**WHAT THIS TASK INVOLVES:**
Copy all data exactly. Skip pictures.

── RECORDS SUPPLIED

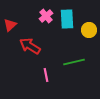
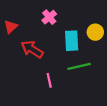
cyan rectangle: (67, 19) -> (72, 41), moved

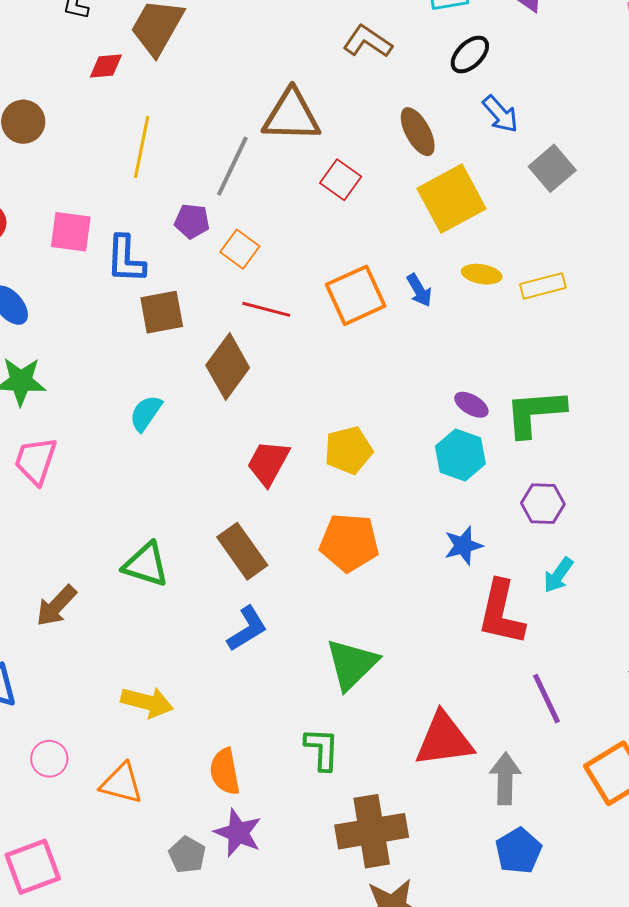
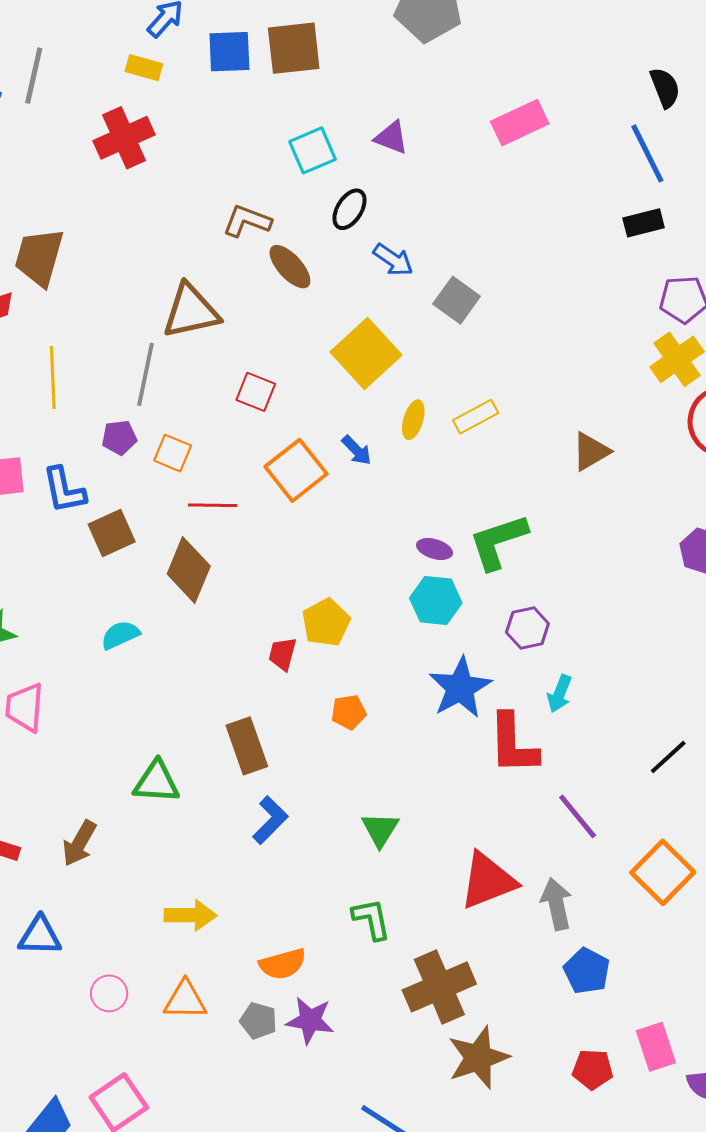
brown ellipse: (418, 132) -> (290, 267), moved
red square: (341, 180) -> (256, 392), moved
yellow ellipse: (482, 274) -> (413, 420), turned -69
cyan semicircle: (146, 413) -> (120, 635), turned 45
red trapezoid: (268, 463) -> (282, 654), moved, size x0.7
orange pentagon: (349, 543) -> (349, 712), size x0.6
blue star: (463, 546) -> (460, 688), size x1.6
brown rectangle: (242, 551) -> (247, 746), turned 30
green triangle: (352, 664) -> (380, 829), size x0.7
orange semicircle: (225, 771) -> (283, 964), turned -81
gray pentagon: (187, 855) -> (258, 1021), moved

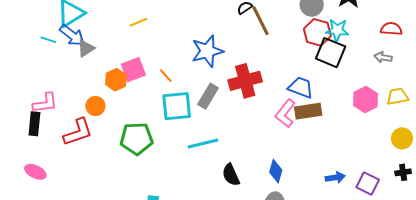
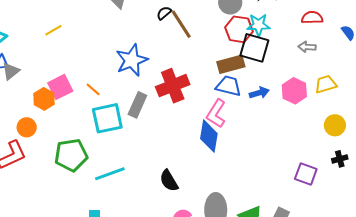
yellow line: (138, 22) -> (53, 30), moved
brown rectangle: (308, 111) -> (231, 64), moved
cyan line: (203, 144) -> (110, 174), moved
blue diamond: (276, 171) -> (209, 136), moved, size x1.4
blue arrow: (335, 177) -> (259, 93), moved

────

**SOLUTION FOR THIS EXERCISE:**
cyan rectangle: (67, 19) -> (72, 41), moved

brown ellipse: (418, 132) -> (290, 267), moved
red square: (341, 180) -> (256, 392), moved
yellow ellipse: (482, 274) -> (413, 420), turned -69
cyan semicircle: (146, 413) -> (120, 635), turned 45
red trapezoid: (268, 463) -> (282, 654), moved, size x0.7
orange pentagon: (349, 543) -> (349, 712), size x0.6
blue star: (463, 546) -> (460, 688), size x1.6
brown rectangle: (242, 551) -> (247, 746), turned 30
green triangle: (352, 664) -> (380, 829), size x0.7
orange semicircle: (225, 771) -> (283, 964), turned -81
gray pentagon: (187, 855) -> (258, 1021), moved

yellow line: (138, 22) -> (53, 30), moved
brown rectangle: (308, 111) -> (231, 64), moved
cyan line: (203, 144) -> (110, 174), moved
blue diamond: (276, 171) -> (209, 136), moved, size x1.4
blue arrow: (335, 177) -> (259, 93), moved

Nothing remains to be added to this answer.